▸ **Extracted information**
──────────
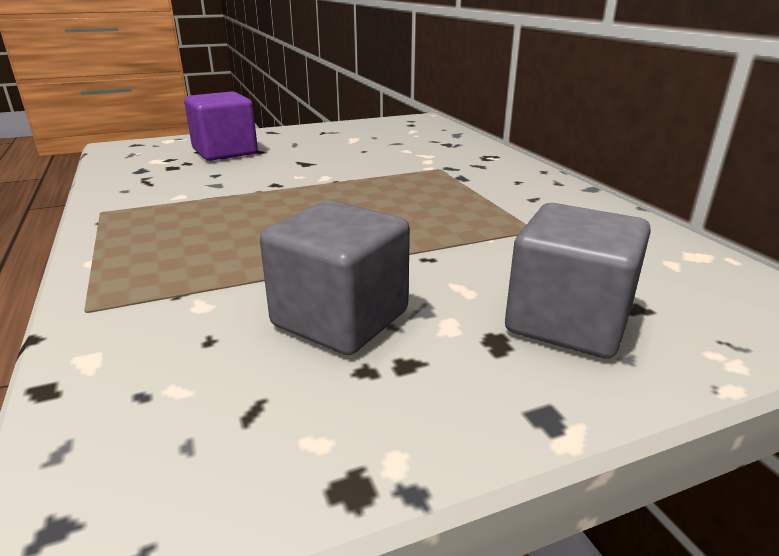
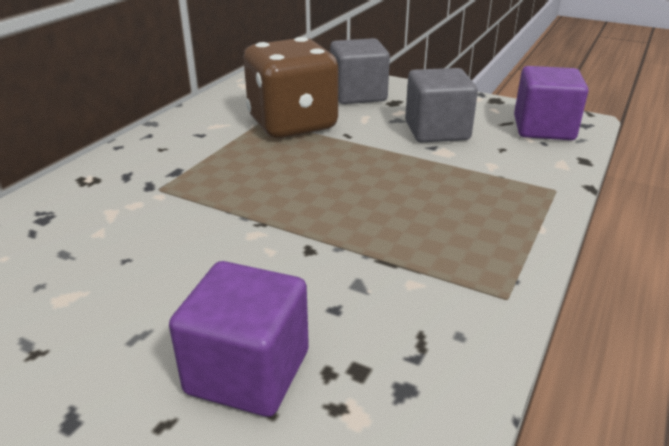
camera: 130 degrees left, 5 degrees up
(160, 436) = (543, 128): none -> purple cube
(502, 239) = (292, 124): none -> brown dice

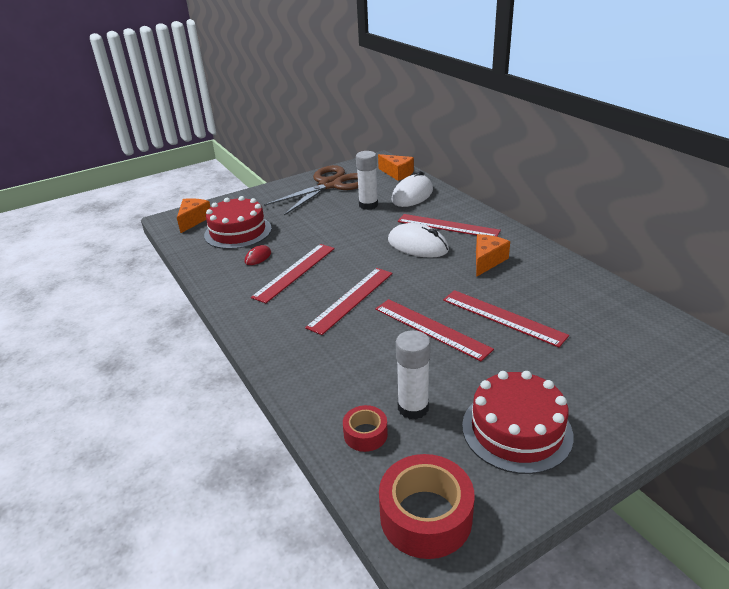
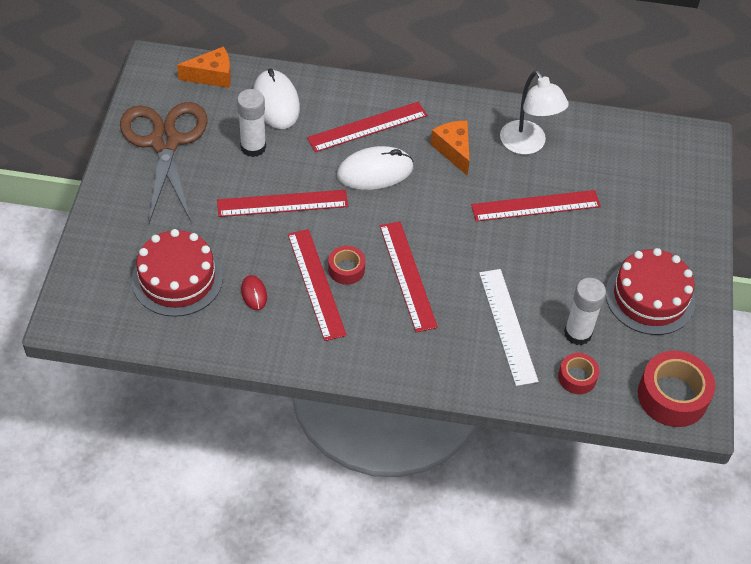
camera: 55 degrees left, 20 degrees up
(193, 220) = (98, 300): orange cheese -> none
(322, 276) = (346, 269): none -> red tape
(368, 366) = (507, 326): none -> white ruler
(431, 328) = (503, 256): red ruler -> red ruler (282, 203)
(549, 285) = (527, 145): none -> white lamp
──────────
▸ **Your goal**
Return an exact copy of only the lines from the one with "(431, 328) = (503, 256): red" through the end of the listing above, both included.

▸ **Expected answer**
(431, 328) = (503, 256): red ruler -> red ruler (282, 203)
(549, 285) = (527, 145): none -> white lamp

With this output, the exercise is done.